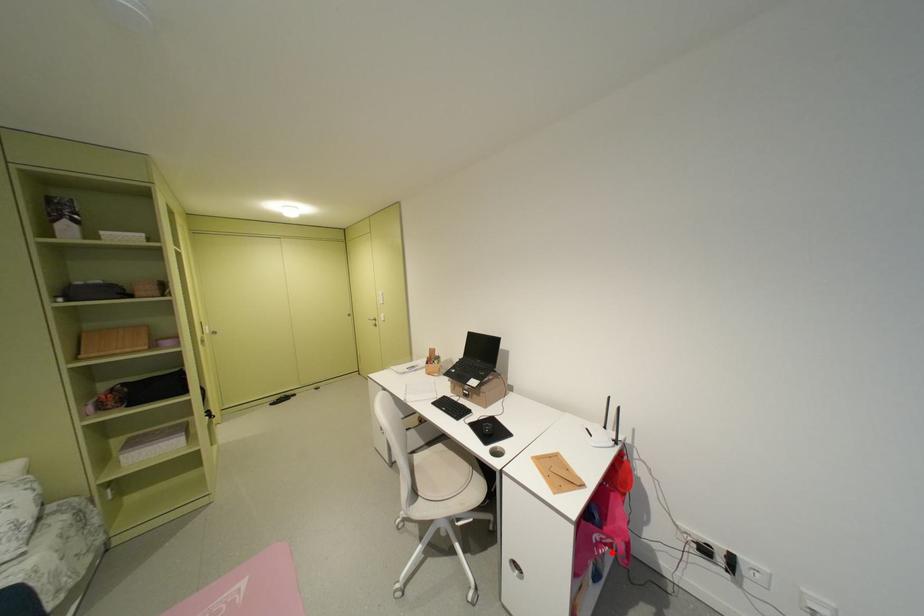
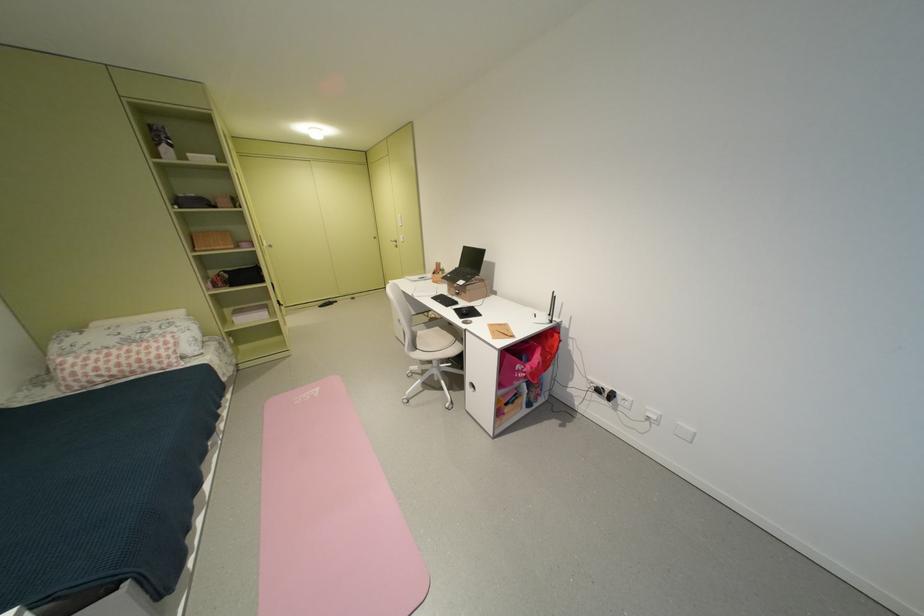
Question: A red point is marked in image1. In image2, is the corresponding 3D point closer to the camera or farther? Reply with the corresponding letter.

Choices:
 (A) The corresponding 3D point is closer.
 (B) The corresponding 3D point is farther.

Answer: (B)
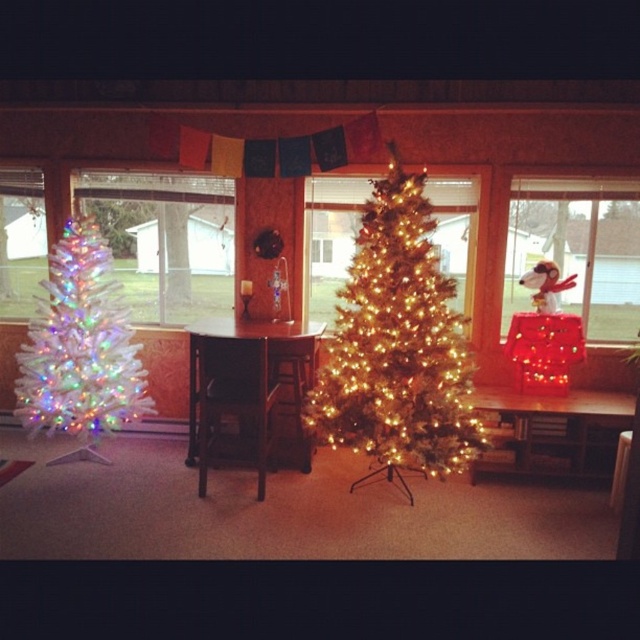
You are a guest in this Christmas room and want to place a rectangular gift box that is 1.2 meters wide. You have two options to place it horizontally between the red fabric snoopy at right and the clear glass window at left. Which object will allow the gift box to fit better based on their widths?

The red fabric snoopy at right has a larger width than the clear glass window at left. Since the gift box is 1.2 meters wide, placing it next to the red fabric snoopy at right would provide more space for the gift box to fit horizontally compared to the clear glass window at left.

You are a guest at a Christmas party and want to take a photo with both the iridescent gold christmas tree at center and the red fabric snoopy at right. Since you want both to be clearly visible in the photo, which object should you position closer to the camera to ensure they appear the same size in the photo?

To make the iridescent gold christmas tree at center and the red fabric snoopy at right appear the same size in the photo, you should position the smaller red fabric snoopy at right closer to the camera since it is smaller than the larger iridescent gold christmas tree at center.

:: Your assignment ::
Set down the lines of the listing above, copied as they appear, from the line with "Answer: (B)" through the final line of the listing. Leave out the pictures.

:: Exercise solution ::
Answer: (B)
You are a guest in this Christmas room and want to place a rectangular gift box that is 1.2 meters wide. You have two options to place it horizontally between the red fabric snoopy at right and the clear glass window at left. Which object will allow the gift box to fit better based on their widths?

The red fabric snoopy at right has a larger width than the clear glass window at left. Since the gift box is 1.2 meters wide, placing it next to the red fabric snoopy at right would provide more space for the gift box to fit horizontally compared to the clear glass window at left.

You are a guest at a Christmas party and want to take a photo with both the iridescent gold christmas tree at center and the red fabric snoopy at right. Since you want both to be clearly visible in the photo, which object should you position closer to the camera to ensure they appear the same size in the photo?

To make the iridescent gold christmas tree at center and the red fabric snoopy at right appear the same size in the photo, you should position the smaller red fabric snoopy at right closer to the camera since it is smaller than the larger iridescent gold christmas tree at center.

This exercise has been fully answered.